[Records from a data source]
((
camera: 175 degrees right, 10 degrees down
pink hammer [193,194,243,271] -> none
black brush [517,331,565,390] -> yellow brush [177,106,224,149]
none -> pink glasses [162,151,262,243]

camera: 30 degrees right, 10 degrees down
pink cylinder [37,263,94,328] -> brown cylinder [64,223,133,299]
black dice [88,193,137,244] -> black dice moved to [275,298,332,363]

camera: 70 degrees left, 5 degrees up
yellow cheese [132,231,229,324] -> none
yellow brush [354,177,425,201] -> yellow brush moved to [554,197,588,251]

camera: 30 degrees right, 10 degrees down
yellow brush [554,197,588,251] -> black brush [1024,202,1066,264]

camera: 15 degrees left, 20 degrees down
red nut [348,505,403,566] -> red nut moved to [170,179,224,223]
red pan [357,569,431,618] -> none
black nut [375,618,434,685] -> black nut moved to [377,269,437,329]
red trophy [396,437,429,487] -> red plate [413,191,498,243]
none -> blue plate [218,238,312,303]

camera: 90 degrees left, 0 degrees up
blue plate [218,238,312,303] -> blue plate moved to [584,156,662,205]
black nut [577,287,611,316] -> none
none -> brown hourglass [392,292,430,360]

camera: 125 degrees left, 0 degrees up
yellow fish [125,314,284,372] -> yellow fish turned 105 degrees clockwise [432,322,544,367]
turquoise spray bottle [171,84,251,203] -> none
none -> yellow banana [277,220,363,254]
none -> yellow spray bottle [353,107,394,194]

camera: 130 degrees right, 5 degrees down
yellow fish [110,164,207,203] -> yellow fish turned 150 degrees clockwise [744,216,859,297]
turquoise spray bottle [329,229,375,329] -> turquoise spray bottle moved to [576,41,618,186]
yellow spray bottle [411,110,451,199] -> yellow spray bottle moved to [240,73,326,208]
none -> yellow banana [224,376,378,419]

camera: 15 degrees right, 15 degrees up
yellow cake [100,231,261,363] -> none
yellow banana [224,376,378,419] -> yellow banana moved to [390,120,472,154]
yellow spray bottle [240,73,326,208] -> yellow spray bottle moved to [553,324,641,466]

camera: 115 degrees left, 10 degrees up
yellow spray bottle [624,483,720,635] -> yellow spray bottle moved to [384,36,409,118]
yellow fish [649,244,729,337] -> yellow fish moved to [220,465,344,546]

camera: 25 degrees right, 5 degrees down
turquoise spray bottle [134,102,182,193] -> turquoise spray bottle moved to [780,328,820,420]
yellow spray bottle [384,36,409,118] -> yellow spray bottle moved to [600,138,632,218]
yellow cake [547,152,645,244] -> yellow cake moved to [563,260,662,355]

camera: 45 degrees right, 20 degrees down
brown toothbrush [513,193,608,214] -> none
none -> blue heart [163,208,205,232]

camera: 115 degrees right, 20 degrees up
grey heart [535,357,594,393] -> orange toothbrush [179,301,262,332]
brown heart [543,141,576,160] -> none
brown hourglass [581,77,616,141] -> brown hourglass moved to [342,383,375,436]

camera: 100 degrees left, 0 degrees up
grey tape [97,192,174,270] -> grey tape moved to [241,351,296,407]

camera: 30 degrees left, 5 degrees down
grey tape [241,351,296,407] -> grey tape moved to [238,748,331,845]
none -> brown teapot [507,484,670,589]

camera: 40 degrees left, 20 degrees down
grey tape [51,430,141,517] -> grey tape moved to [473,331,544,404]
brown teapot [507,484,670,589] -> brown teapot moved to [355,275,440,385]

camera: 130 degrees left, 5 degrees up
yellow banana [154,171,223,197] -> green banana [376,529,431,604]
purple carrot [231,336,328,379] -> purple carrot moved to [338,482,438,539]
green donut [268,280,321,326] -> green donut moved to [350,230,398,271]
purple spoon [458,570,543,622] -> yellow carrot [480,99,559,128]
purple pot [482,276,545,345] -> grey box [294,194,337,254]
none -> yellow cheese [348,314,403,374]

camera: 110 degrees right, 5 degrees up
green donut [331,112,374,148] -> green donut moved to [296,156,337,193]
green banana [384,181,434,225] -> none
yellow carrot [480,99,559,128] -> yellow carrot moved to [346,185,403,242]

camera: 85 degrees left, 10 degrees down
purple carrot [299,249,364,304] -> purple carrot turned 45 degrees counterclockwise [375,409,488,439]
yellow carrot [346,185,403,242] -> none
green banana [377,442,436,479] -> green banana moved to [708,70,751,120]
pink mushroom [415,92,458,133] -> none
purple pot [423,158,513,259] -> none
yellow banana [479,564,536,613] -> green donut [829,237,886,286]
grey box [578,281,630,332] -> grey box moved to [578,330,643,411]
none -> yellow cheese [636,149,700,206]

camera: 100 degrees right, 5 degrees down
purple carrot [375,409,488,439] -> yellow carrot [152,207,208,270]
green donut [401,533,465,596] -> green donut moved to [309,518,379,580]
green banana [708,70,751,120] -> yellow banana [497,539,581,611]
))
How to complete this task
All lines of the data above must be repeated exactly.

Written answer
camera: 175 degrees right, 10 degrees down
pink hammer [193,194,243,271] -> none
black brush [517,331,565,390] -> yellow brush [177,106,224,149]
none -> pink glasses [162,151,262,243]

camera: 30 degrees right, 10 degrees down
pink cylinder [37,263,94,328] -> brown cylinder [64,223,133,299]
black dice [88,193,137,244] -> black dice moved to [275,298,332,363]

camera: 70 degrees left, 5 degrees up
yellow cheese [132,231,229,324] -> none
yellow brush [354,177,425,201] -> yellow brush moved to [554,197,588,251]

camera: 30 degrees right, 10 degrees down
yellow brush [554,197,588,251] -> black brush [1024,202,1066,264]

camera: 15 degrees left, 20 degrees down
red nut [348,505,403,566] -> red nut moved to [170,179,224,223]
red pan [357,569,431,618] -> none
black nut [375,618,434,685] -> black nut moved to [377,269,437,329]
red trophy [396,437,429,487] -> red plate [413,191,498,243]
none -> blue plate [218,238,312,303]

camera: 90 degrees left, 0 degrees up
blue plate [218,238,312,303] -> blue plate moved to [584,156,662,205]
black nut [577,287,611,316] -> none
none -> brown hourglass [392,292,430,360]

camera: 125 degrees left, 0 degrees up
yellow fish [125,314,284,372] -> yellow fish turned 105 degrees clockwise [432,322,544,367]
turquoise spray bottle [171,84,251,203] -> none
none -> yellow banana [277,220,363,254]
none -> yellow spray bottle [353,107,394,194]

camera: 130 degrees right, 5 degrees down
yellow fish [110,164,207,203] -> yellow fish turned 150 degrees clockwise [744,216,859,297]
turquoise spray bottle [329,229,375,329] -> turquoise spray bottle moved to [576,41,618,186]
yellow spray bottle [411,110,451,199] -> yellow spray bottle moved to [240,73,326,208]
none -> yellow banana [224,376,378,419]

camera: 15 degrees right, 15 degrees up
yellow cake [100,231,261,363] -> none
yellow banana [224,376,378,419] -> yellow banana moved to [390,120,472,154]
yellow spray bottle [240,73,326,208] -> yellow spray bottle moved to [553,324,641,466]

camera: 115 degrees left, 10 degrees up
yellow spray bottle [624,483,720,635] -> yellow spray bottle moved to [384,36,409,118]
yellow fish [649,244,729,337] -> yellow fish moved to [220,465,344,546]

camera: 25 degrees right, 5 degrees down
turquoise spray bottle [134,102,182,193] -> turquoise spray bottle moved to [780,328,820,420]
yellow spray bottle [384,36,409,118] -> yellow spray bottle moved to [600,138,632,218]
yellow cake [547,152,645,244] -> yellow cake moved to [563,260,662,355]

camera: 45 degrees right, 20 degrees down
brown toothbrush [513,193,608,214] -> none
none -> blue heart [163,208,205,232]

camera: 115 degrees right, 20 degrees up
grey heart [535,357,594,393] -> orange toothbrush [179,301,262,332]
brown heart [543,141,576,160] -> none
brown hourglass [581,77,616,141] -> brown hourglass moved to [342,383,375,436]

camera: 100 degrees left, 0 degrees up
grey tape [97,192,174,270] -> grey tape moved to [241,351,296,407]

camera: 30 degrees left, 5 degrees down
grey tape [241,351,296,407] -> grey tape moved to [238,748,331,845]
none -> brown teapot [507,484,670,589]

camera: 40 degrees left, 20 degrees down
grey tape [51,430,141,517] -> grey tape moved to [473,331,544,404]
brown teapot [507,484,670,589] -> brown teapot moved to [355,275,440,385]

camera: 130 degrees left, 5 degrees up
yellow banana [154,171,223,197] -> green banana [376,529,431,604]
purple carrot [231,336,328,379] -> purple carrot moved to [338,482,438,539]
green donut [268,280,321,326] -> green donut moved to [350,230,398,271]
purple spoon [458,570,543,622] -> yellow carrot [480,99,559,128]
purple pot [482,276,545,345] -> grey box [294,194,337,254]
none -> yellow cheese [348,314,403,374]

camera: 110 degrees right, 5 degrees up
green donut [331,112,374,148] -> green donut moved to [296,156,337,193]
green banana [384,181,434,225] -> none
yellow carrot [480,99,559,128] -> yellow carrot moved to [346,185,403,242]

camera: 85 degrees left, 10 degrees down
purple carrot [299,249,364,304] -> purple carrot turned 45 degrees counterclockwise [375,409,488,439]
yellow carrot [346,185,403,242] -> none
green banana [377,442,436,479] -> green banana moved to [708,70,751,120]
pink mushroom [415,92,458,133] -> none
purple pot [423,158,513,259] -> none
yellow banana [479,564,536,613] -> green donut [829,237,886,286]
grey box [578,281,630,332] -> grey box moved to [578,330,643,411]
none -> yellow cheese [636,149,700,206]

camera: 100 degrees right, 5 degrees down
purple carrot [375,409,488,439] -> yellow carrot [152,207,208,270]
green donut [401,533,465,596] -> green donut moved to [309,518,379,580]
green banana [708,70,751,120] -> yellow banana [497,539,581,611]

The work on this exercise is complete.